Exercise prompt. From the entries below, copy every line that holds the word "green".

Entries taken from a collection:
★ ★ ★ ★

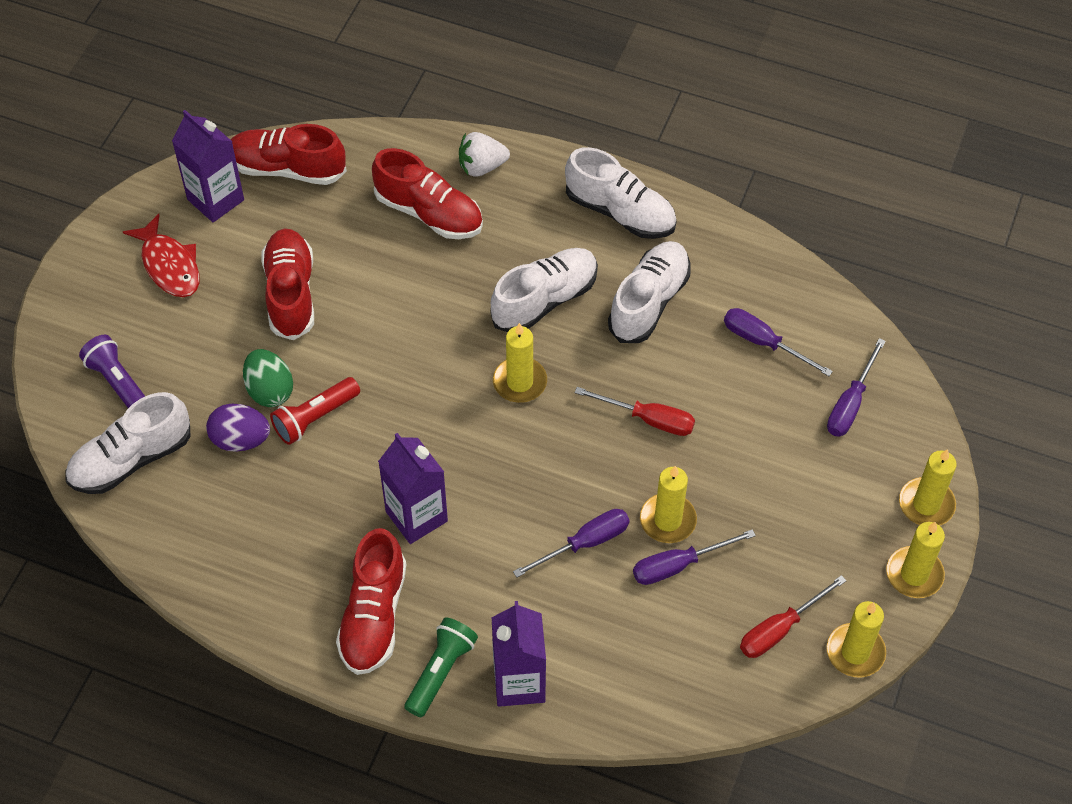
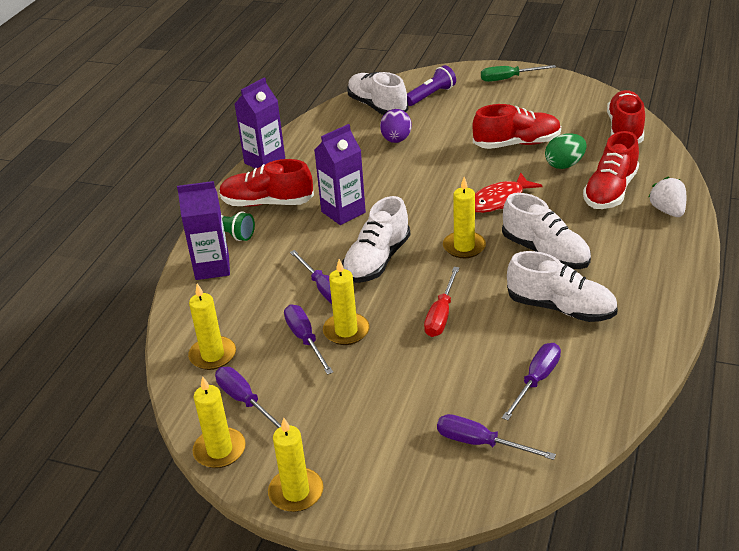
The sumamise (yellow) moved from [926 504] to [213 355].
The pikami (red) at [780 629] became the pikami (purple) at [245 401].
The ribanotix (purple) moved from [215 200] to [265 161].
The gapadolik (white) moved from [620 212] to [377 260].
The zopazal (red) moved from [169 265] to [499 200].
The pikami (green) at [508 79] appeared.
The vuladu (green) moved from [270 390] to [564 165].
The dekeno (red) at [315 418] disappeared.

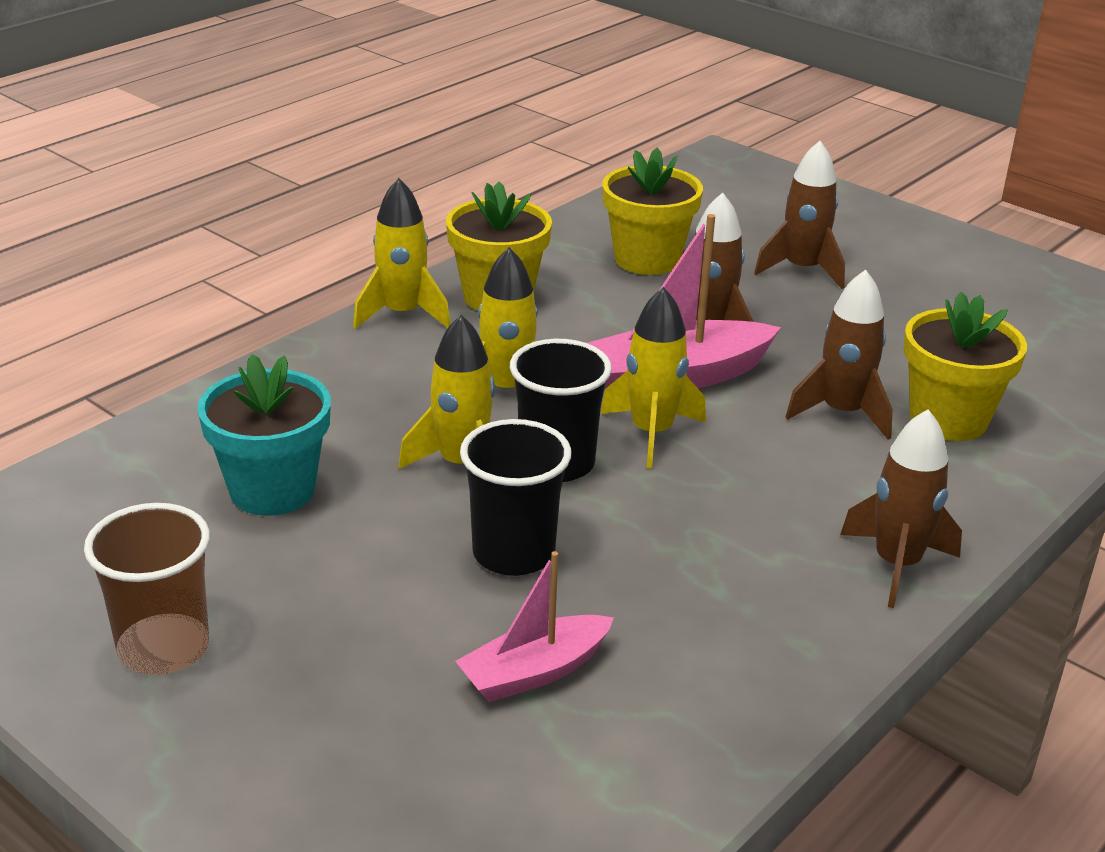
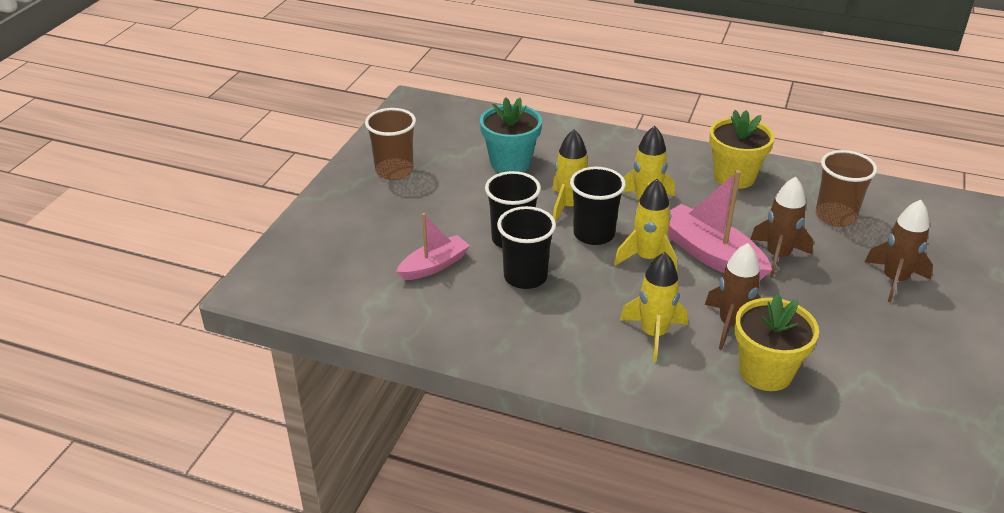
The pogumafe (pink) at [535 672] turned 105 degrees clockwise.
The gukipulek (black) at [525 277] appeared.
The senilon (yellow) moved from [402 314] to [653 334].
The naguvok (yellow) at [647 259] was replaced by the gukipulek (brown) at [835 216].
The senilon (brown) at [897 564] disappeared.

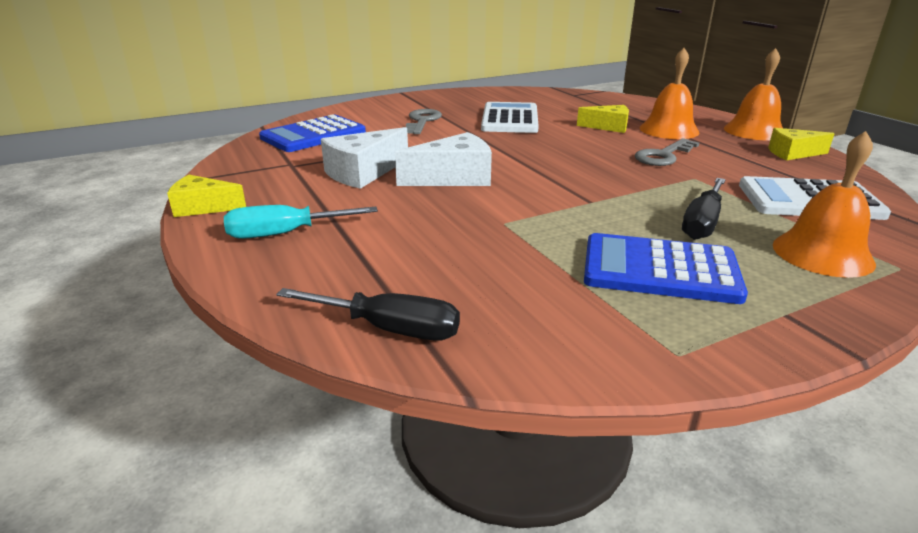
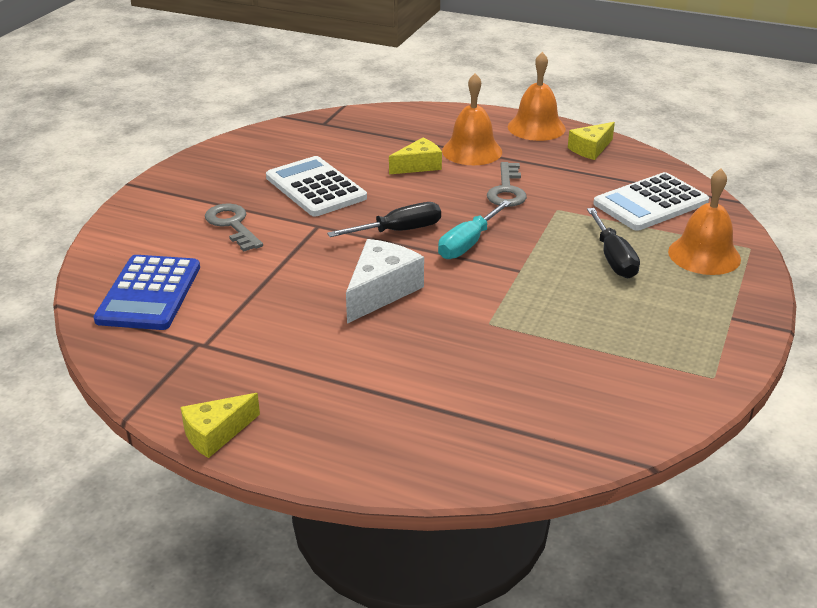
The pikami (black) moved from [389 329] to [399 231].
The pikami (turquoise) moved from [285 234] to [468 243].
The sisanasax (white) at [363 173] disappeared.
The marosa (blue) at [660 270] disappeared.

★ ★ ★ ★

Task output.
The pikami (green) at [508 79] appeared.
The vuladu (green) moved from [270 390] to [564 165].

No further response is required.